##### Dataset excerpts

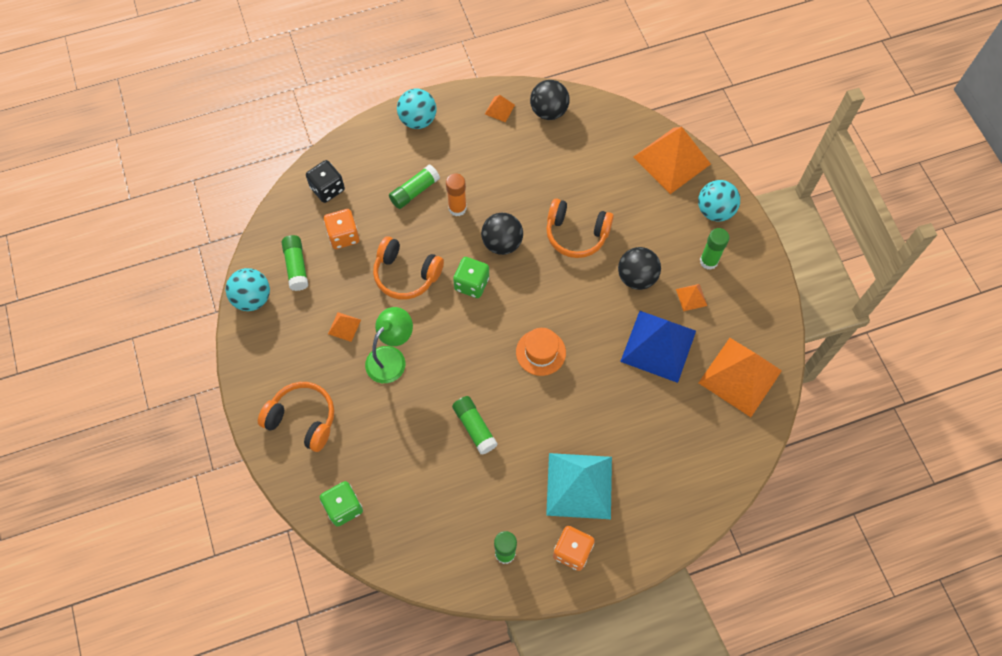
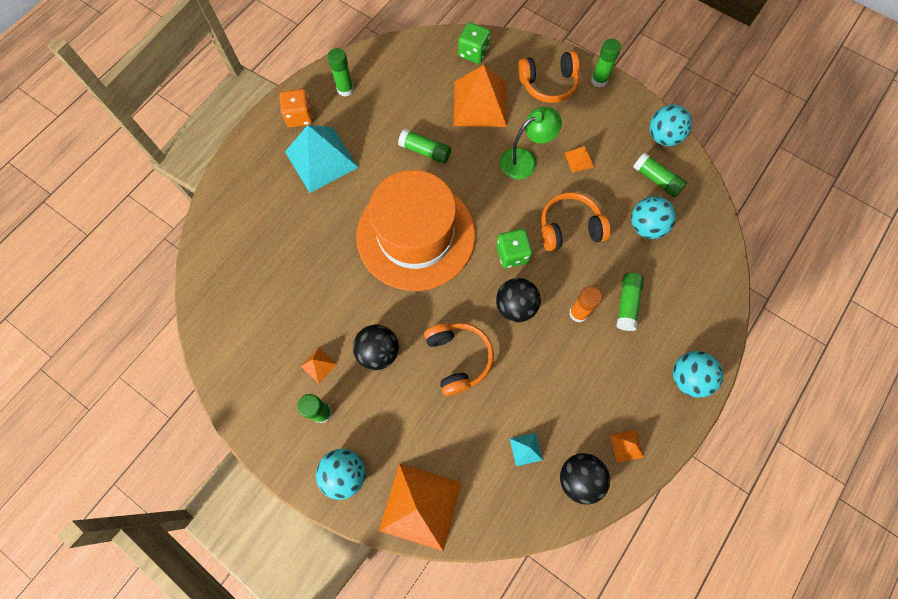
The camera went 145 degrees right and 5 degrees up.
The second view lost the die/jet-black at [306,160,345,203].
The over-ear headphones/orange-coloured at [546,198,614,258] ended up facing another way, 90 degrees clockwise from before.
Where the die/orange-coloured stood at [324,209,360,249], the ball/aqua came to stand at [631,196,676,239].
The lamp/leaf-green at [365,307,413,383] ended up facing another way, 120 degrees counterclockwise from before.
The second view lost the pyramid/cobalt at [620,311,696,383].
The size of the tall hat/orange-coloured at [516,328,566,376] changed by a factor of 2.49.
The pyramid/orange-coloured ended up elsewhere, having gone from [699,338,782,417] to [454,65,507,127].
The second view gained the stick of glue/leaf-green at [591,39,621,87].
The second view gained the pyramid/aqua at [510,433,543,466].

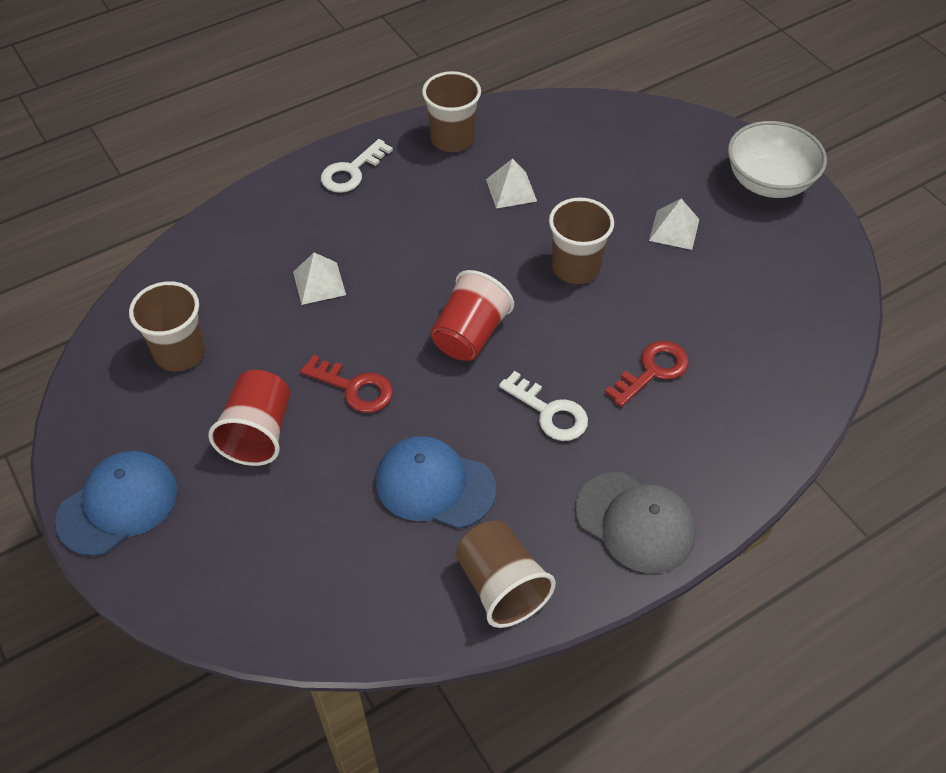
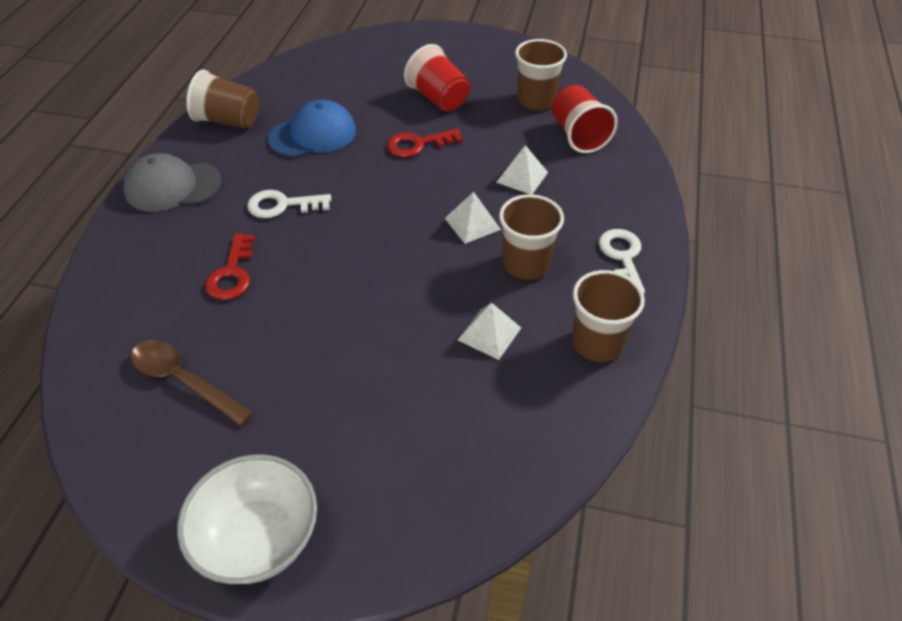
The camera went 135 degrees right and 5 degrees down.
The cup/dark brown ended up elsewhere, having gone from [549,198,614,284] to [499,194,564,280].
The pyramid/snow-white ended up elsewhere, having gone from [649,199,699,250] to [445,192,501,244].
The cup/crimson ended up elsewhere, having gone from [431,270,514,361] to [552,85,618,153].
The second view lost the cap/cobalt at [55,451,177,556].
The second view gained the tablespoon/dark brown at [131,340,253,426].

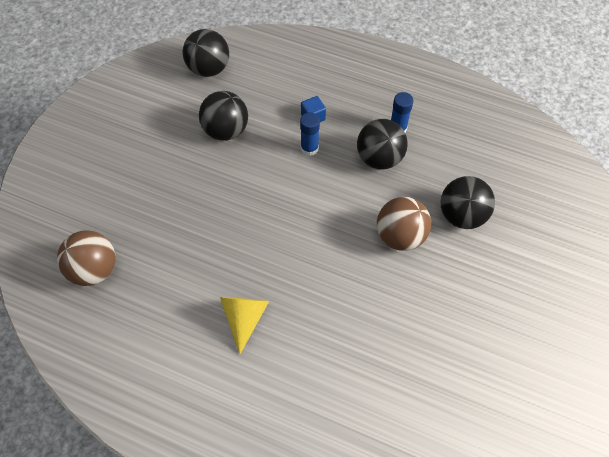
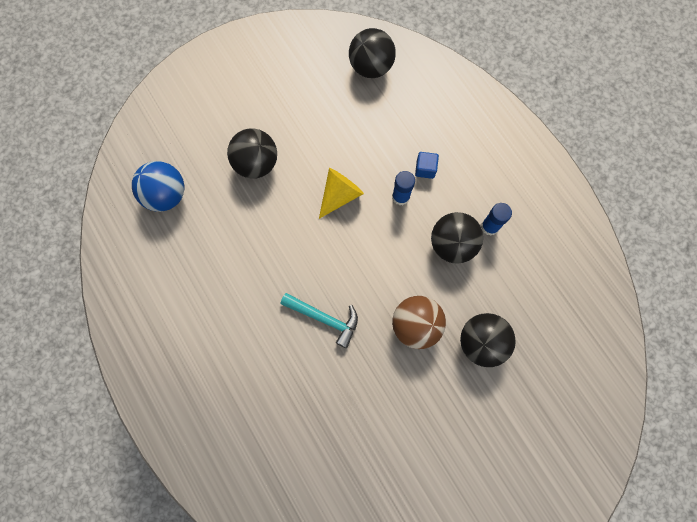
The camera went 35 degrees right and 15 degrees up.
The ball/jet-black ended up elsewhere, having gone from [199,91,248,141] to [227,129,277,179].
What was the ball/dark brown at [57,230,116,286] turned into the ball/cobalt at [132,161,184,212].
The solid cone/golden ended up elsewhere, having gone from [220,297,269,355] to [319,168,364,219].
The second view gained the hammer/aqua at [280,293,358,348].

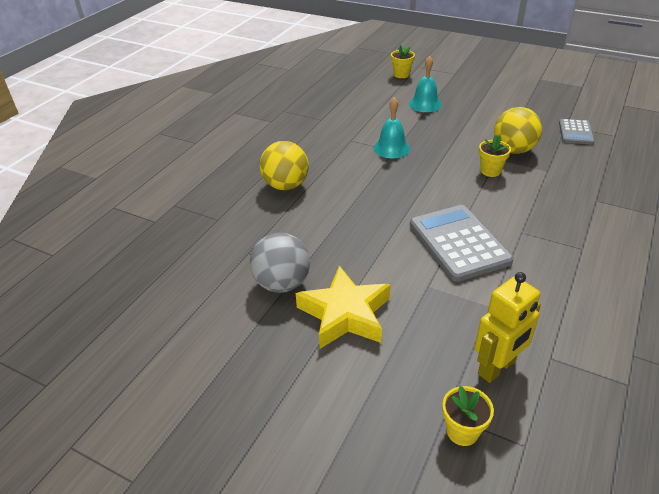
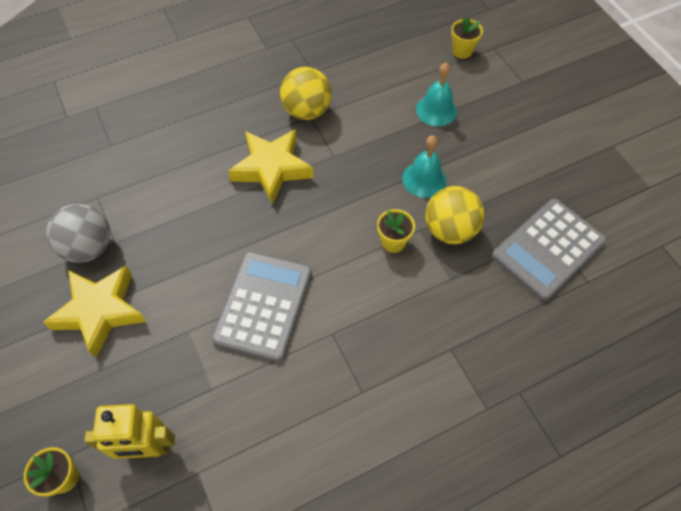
The camera went 35 degrees right and 20 degrees up.
The bell/aqua ended up elsewhere, having gone from [374,97,410,159] to [402,135,446,198].
The size of the adding machine/gray at [559,119,594,145] changed by a factor of 1.80.
The ball/golden ended up elsewhere, having gone from [260,141,309,190] to [280,67,332,120].
The second view gained the star shape/golden at [228,129,313,204].

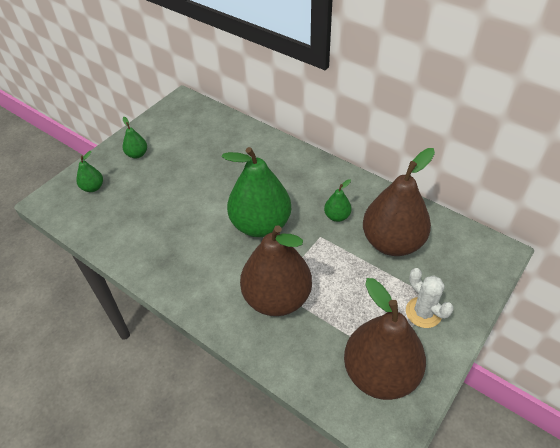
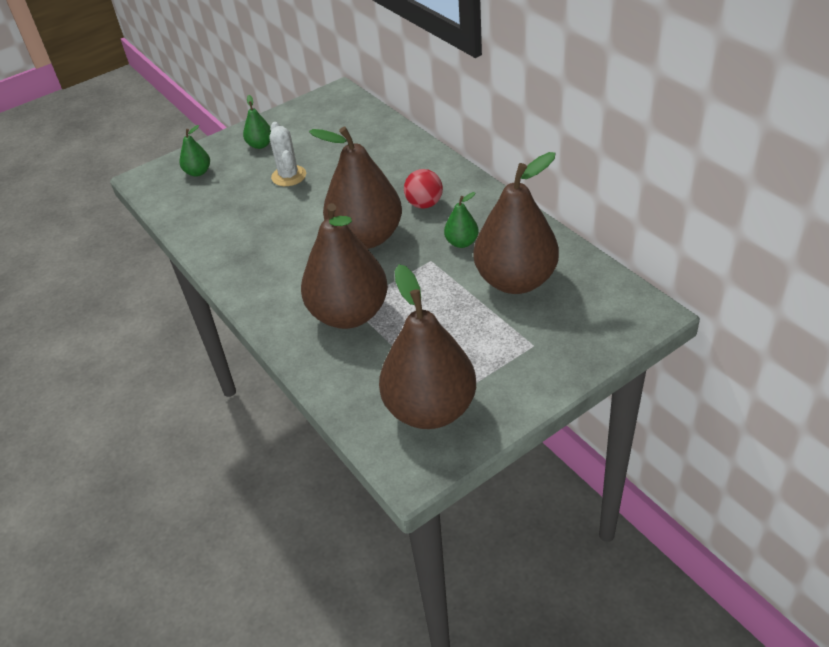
The camera went 20 degrees right and 5 degrees down.
What was the toy pear/leaf-green at [222,147,291,237] turned into the toy pear/dark brown at [309,127,402,249].
The saguaro cactus/snow-white ended up elsewhere, having gone from [406,268,454,328] to [269,122,306,186].
The second view gained the ball/crimson at [404,169,443,209].

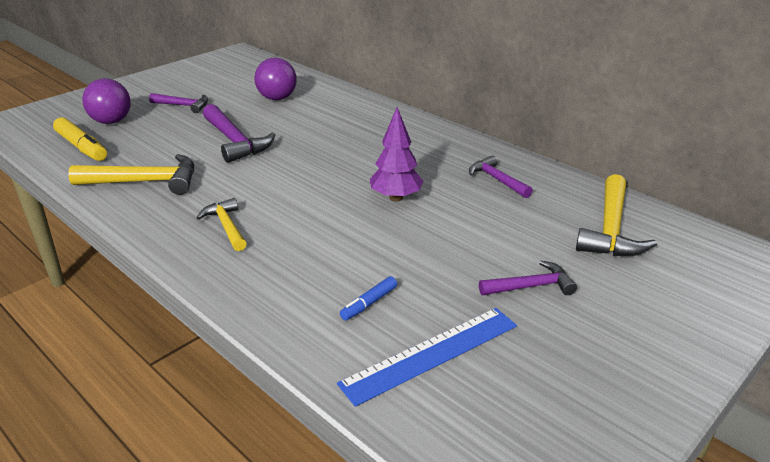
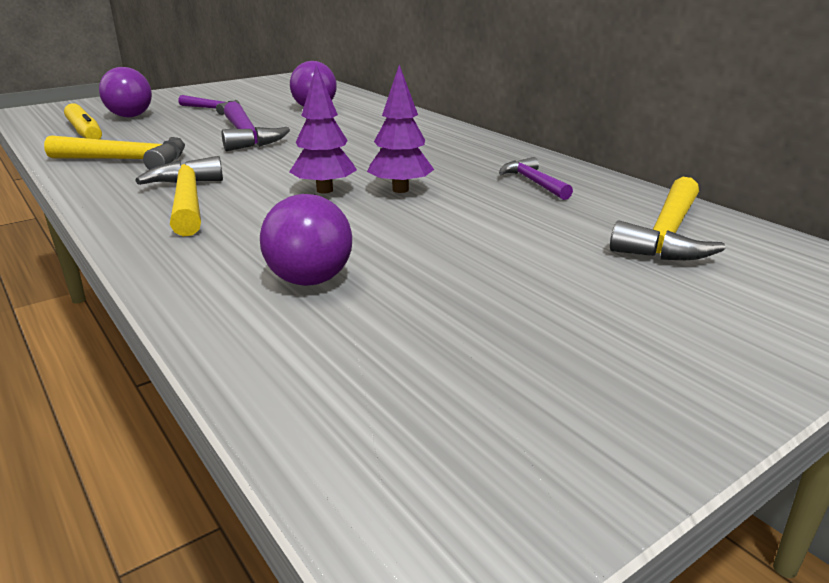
The camera went 10 degrees right and 5 degrees down.
The size of the hammer/golden at [196,198,247,251] changed by a factor of 1.63.
The second view lost the hammer/purple at [479,261,577,295].
Where the marker/cobalt stood at [340,276,397,320], the ball/purple came to stand at [260,194,352,286].
The second view lost the ruler/cobalt at [337,308,517,407].
The second view gained the tree/purple at [289,65,357,193].

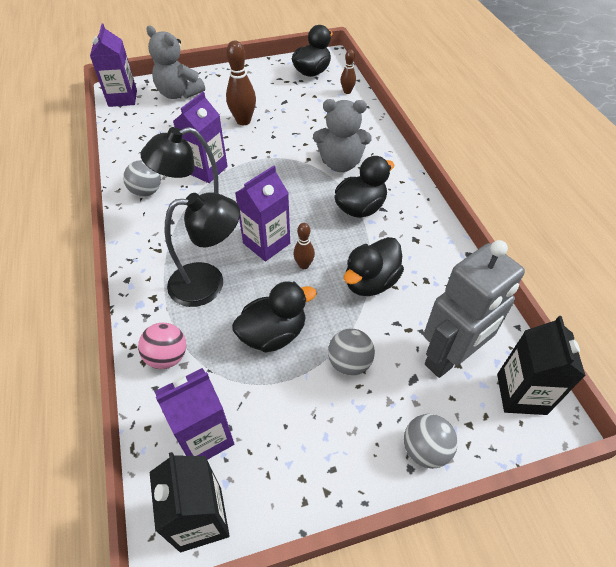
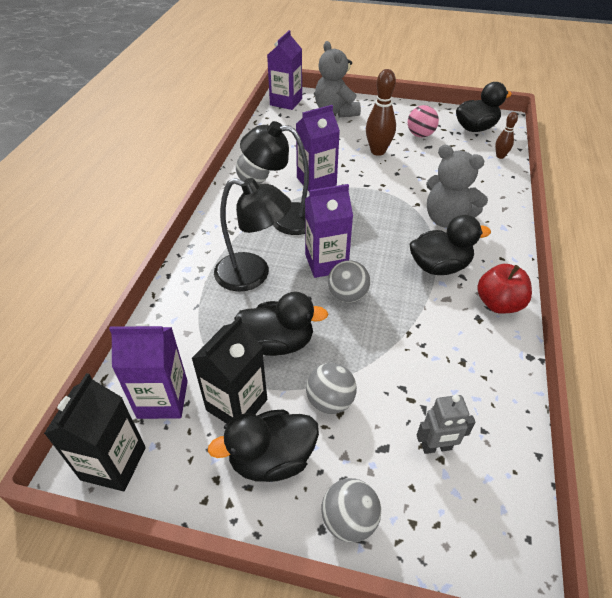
The camera went 30 degrees right and 5 degrees down.
Where the tenpin/dark brown stood at [293,223,315,269], the ball/gray came to stand at [328,260,370,303].
The duck/jet-black ended up elsewhere, having gone from [344,237,404,296] to [208,410,319,482].
The size of the toy robot/gray at [424,240,525,378] changed by a factor of 0.48.
The carton/jet-black ended up elsewhere, having gone from [497,316,586,415] to [191,316,267,423].
The ball/rosy ended up elsewhere, having gone from [138,323,186,369] to [408,105,439,137].
The second view gained the apple fruit/crimson at [477,264,532,314].

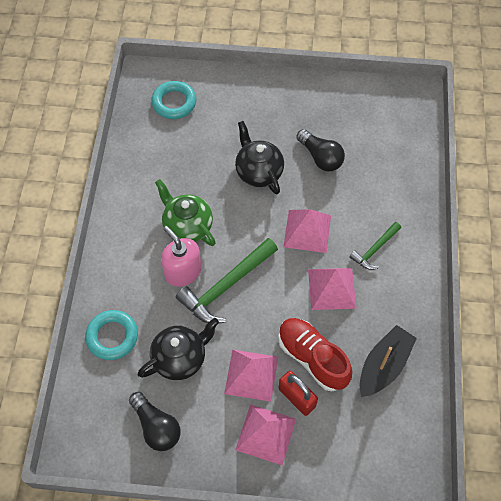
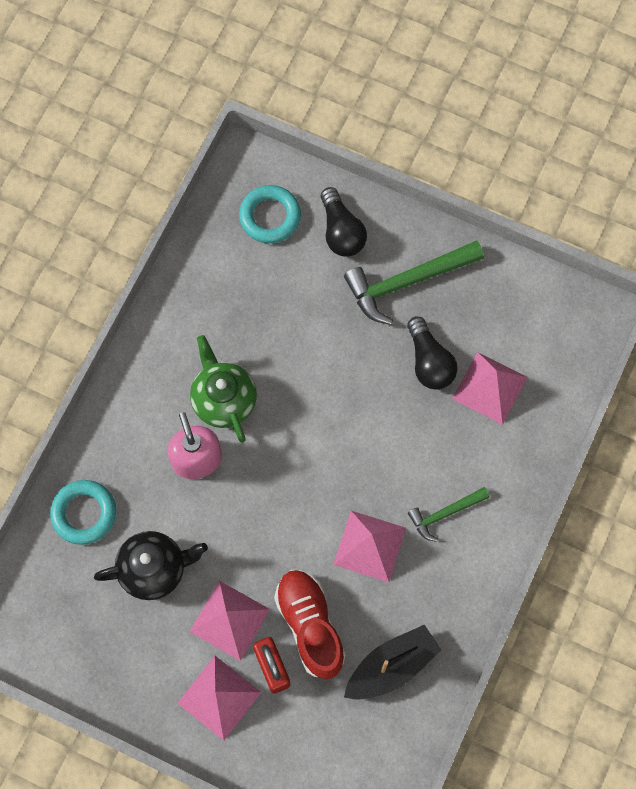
The camera went 20 degrees right and 10 degrees up.
The second view lost the china teapot/jet-black at [235,121,284,194].
The pyramid/rosy ended up elsewhere, having gone from [283,209,331,253] to [452,352,528,425].
The hammer/leaf-green ended up elsewhere, having gone from [176,238,278,324] to [344,241,484,325].
The bulb/jet-black ended up elsewhere, having gone from [129,392,181,451] to [321,187,367,257].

##########

* Try it *
What are the lines, exactly as written above, from the line with "The second view lost the die/jet-black" to the line with "The second view gained the stick", both included? Output only those.

* Solution to the exercise *
The second view lost the die/jet-black at [306,160,345,203].
The over-ear headphones/orange-coloured at [546,198,614,258] ended up facing another way, 90 degrees clockwise from before.
Where the die/orange-coloured stood at [324,209,360,249], the ball/aqua came to stand at [631,196,676,239].
The lamp/leaf-green at [365,307,413,383] ended up facing another way, 120 degrees counterclockwise from before.
The second view lost the pyramid/cobalt at [620,311,696,383].
The size of the tall hat/orange-coloured at [516,328,566,376] changed by a factor of 2.49.
The pyramid/orange-coloured ended up elsewhere, having gone from [699,338,782,417] to [454,65,507,127].
The second view gained the stick of glue/leaf-green at [591,39,621,87].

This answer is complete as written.